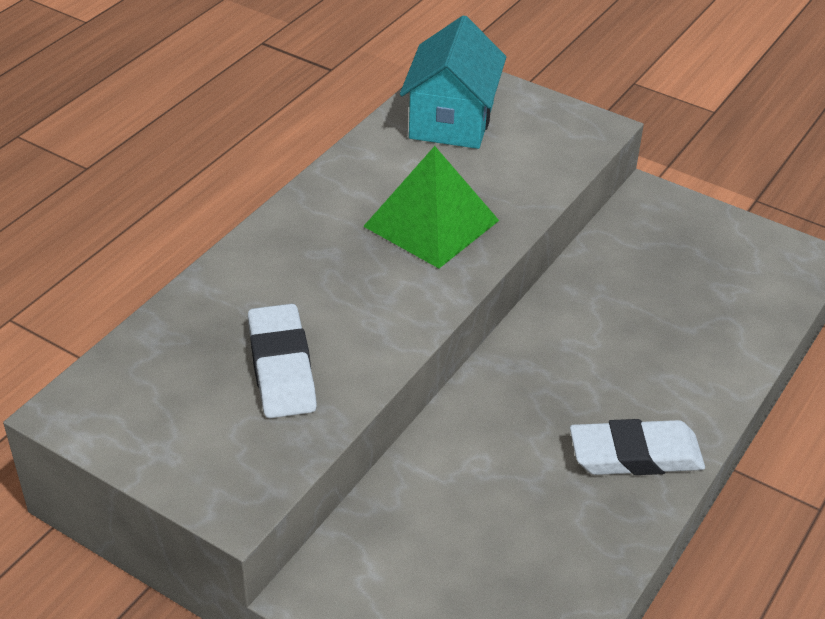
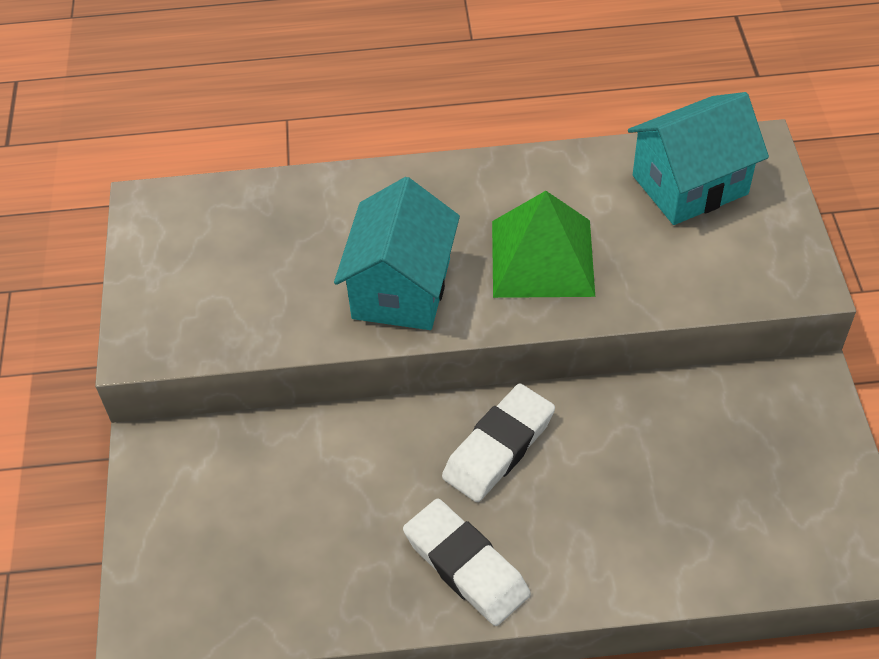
camera: 55 degrees right, 10 degrees up
(281, 367) = (290, 281): white eraser -> white eraser (499, 447)
(370, 310) = (401, 288): none -> turquoise house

• About this task
All of the material shown above needs to be duplicated exactly. Omit every picture.

• Answer space
camera: 55 degrees right, 10 degrees up
(281, 367) = (290, 281): white eraser -> white eraser (499, 447)
(370, 310) = (401, 288): none -> turquoise house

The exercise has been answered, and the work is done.